> **Instructions to follow**
Nothing below is to be printed except the lines between the line holding "BAT202: 4.5V (plus" and the line holding "U201 pin VS: GND -> +12V", inclusive, each exactly as it appears.

> **Study material**
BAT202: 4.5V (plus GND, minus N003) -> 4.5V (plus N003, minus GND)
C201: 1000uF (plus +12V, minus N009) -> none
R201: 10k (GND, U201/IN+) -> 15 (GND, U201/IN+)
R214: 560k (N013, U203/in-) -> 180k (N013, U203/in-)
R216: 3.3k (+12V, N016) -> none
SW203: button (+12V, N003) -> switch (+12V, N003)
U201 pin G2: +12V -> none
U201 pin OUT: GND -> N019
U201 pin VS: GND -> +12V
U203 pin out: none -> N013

...

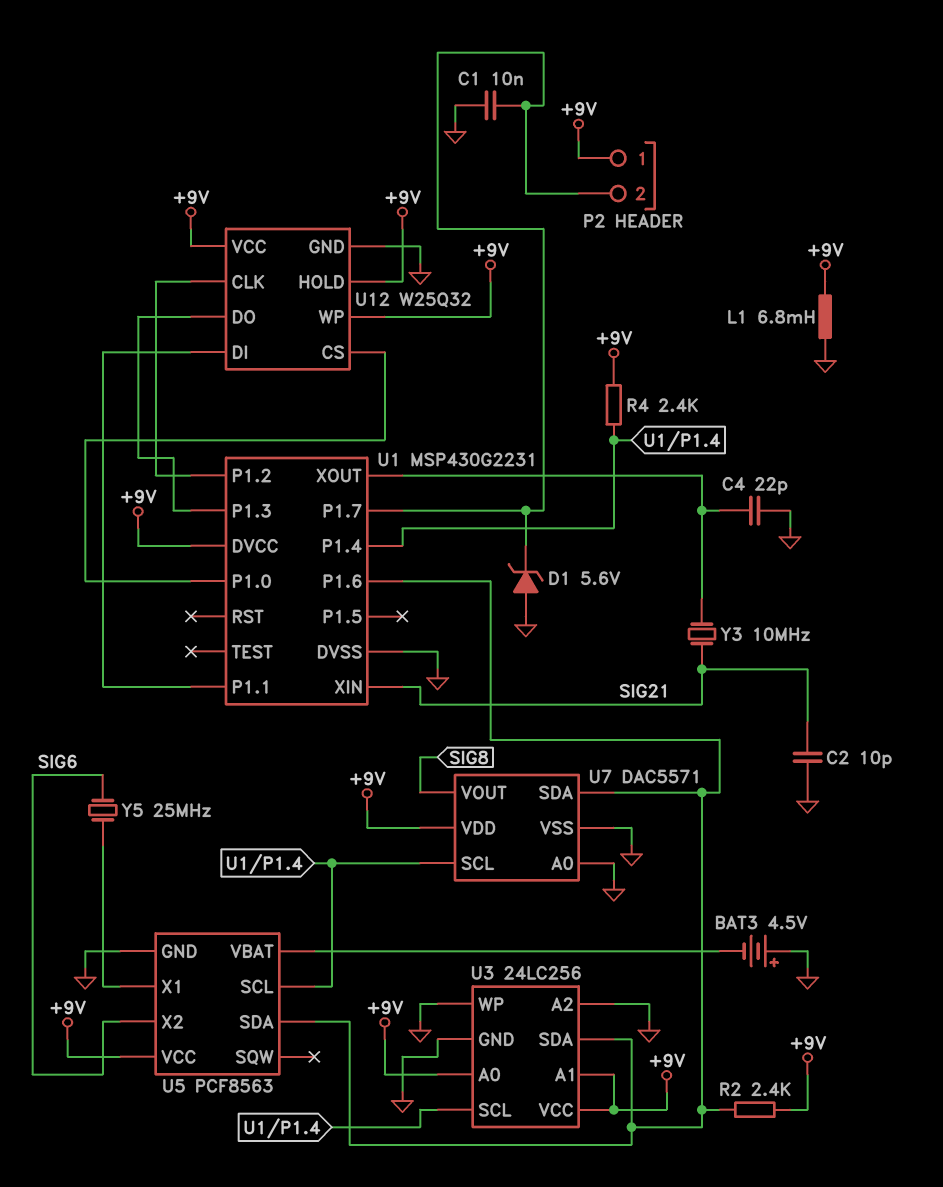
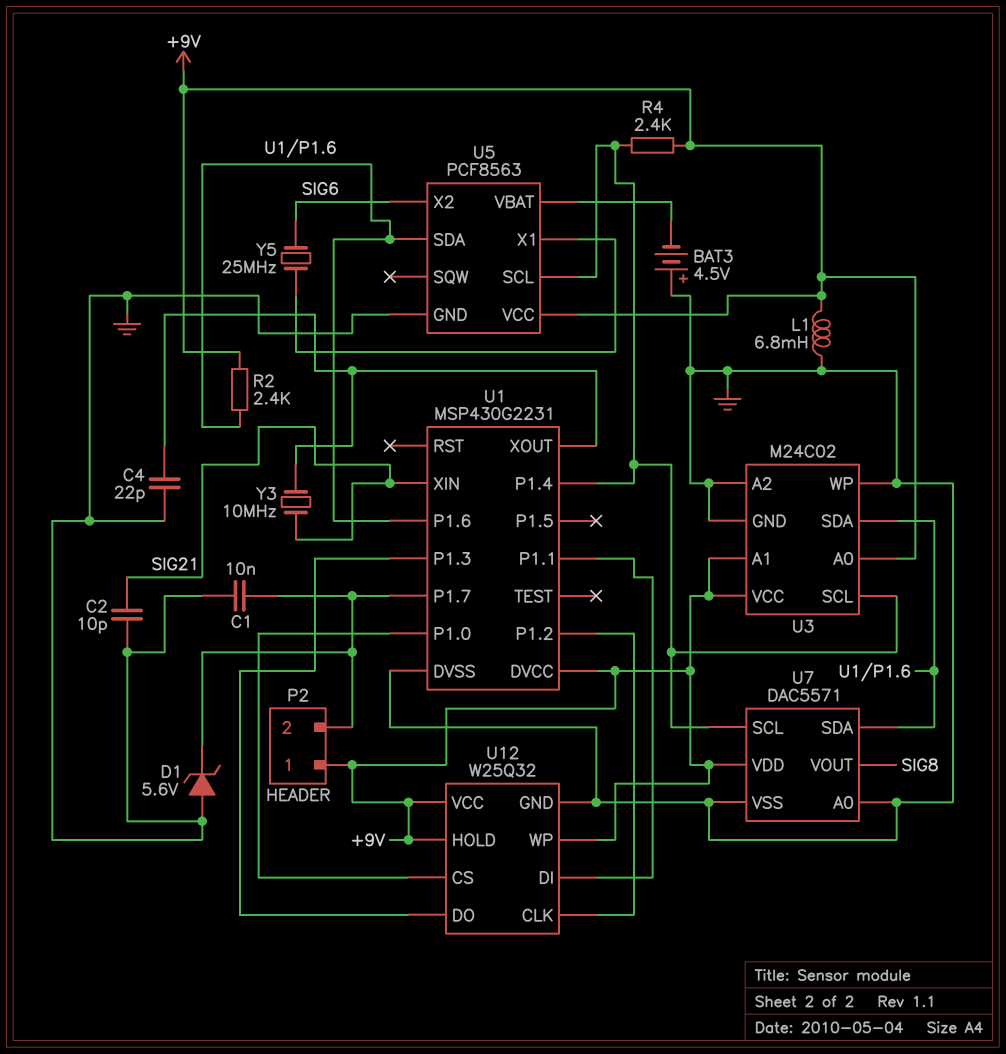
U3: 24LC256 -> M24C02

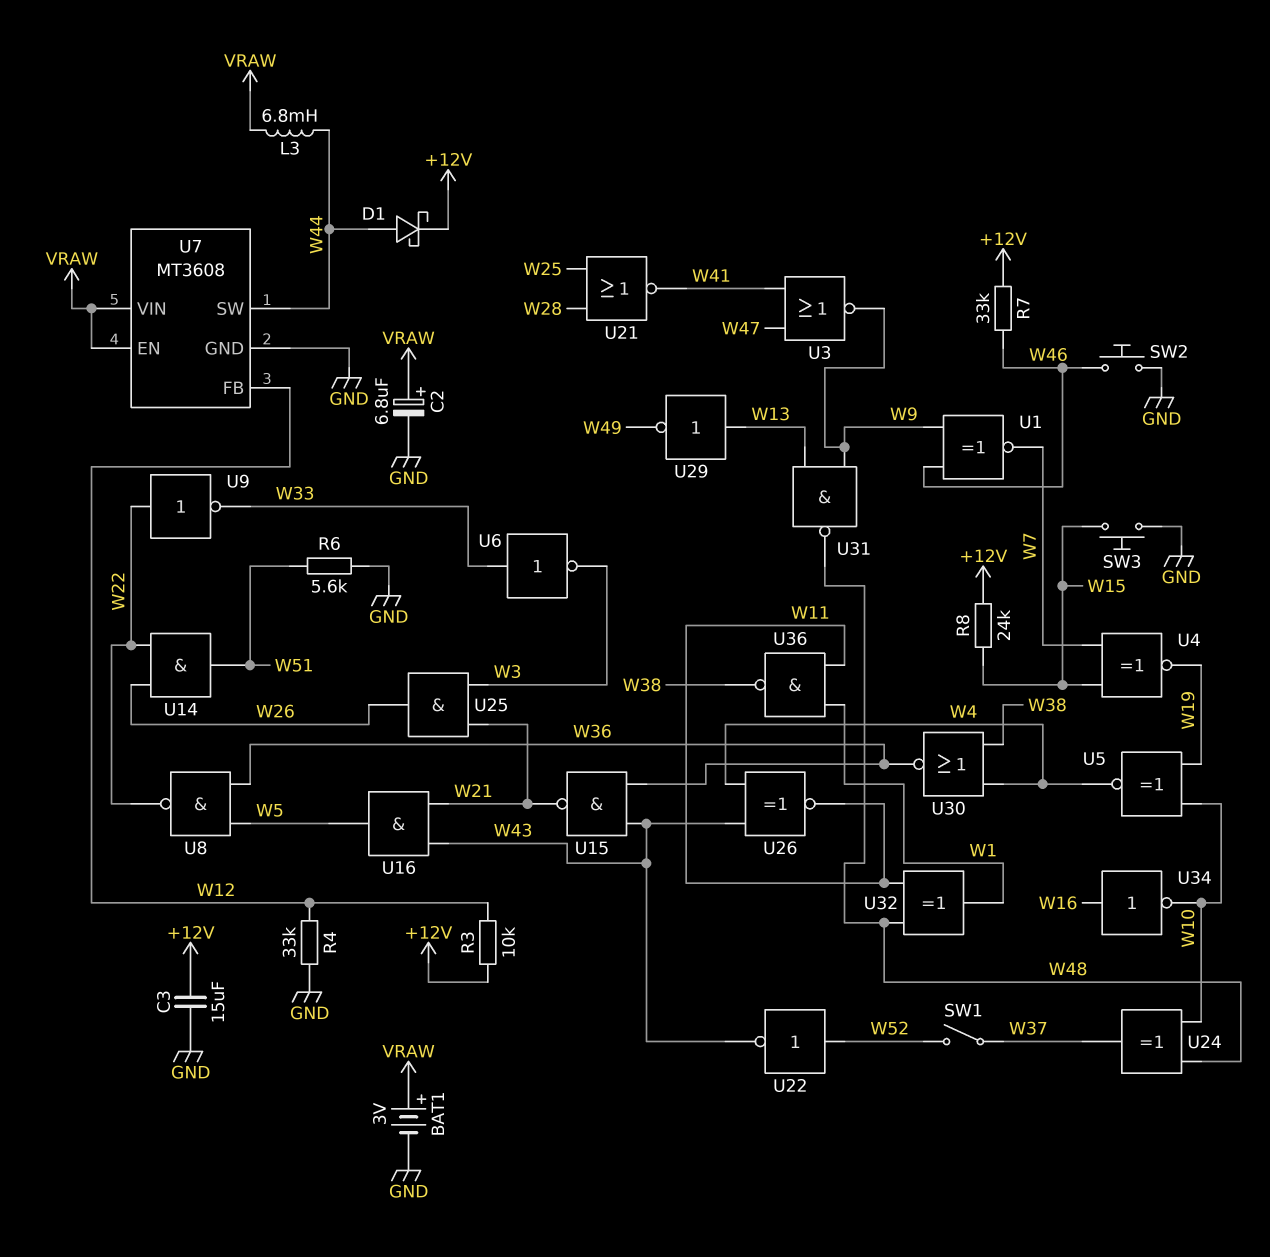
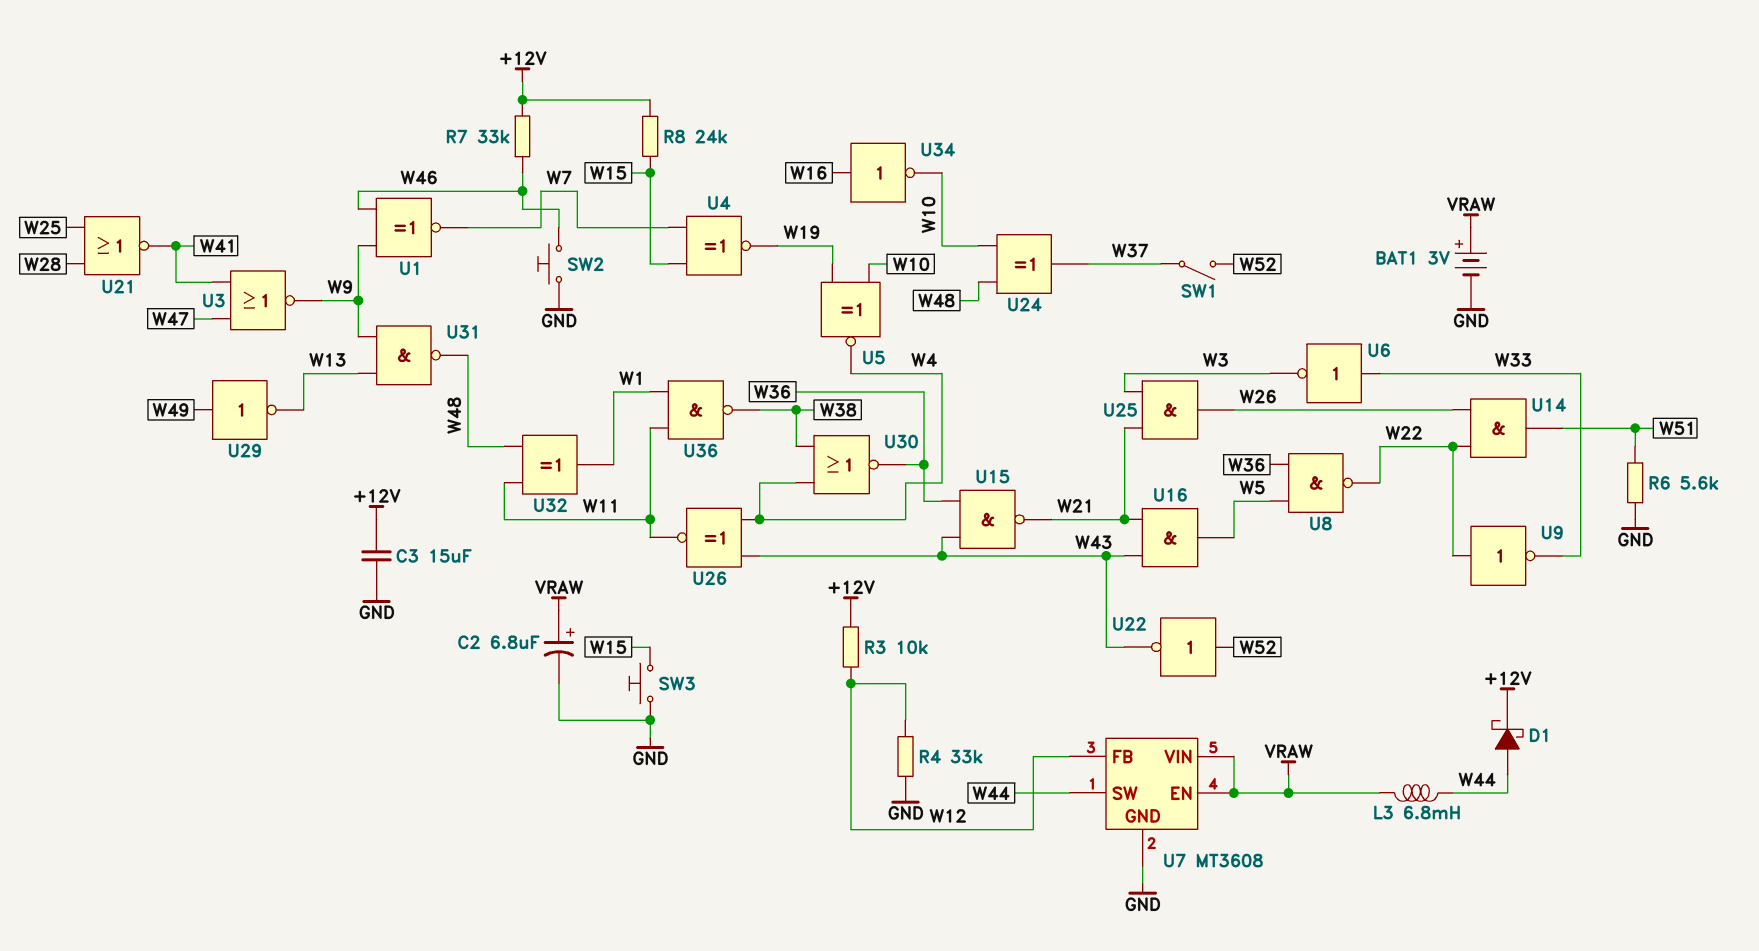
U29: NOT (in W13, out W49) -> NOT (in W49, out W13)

> **The answer**
BAT202: 4.5V (plus GND, minus N003) -> 4.5V (plus N003, minus GND)
C201: 1000uF (plus +12V, minus N009) -> none
R201: 10k (GND, U201/IN+) -> 15 (GND, U201/IN+)
R214: 560k (N013, U203/in-) -> 180k (N013, U203/in-)
R216: 3.3k (+12V, N016) -> none
SW203: button (+12V, N003) -> switch (+12V, N003)
U201 pin G2: +12V -> none
U201 pin OUT: GND -> N019
U201 pin VS: GND -> +12V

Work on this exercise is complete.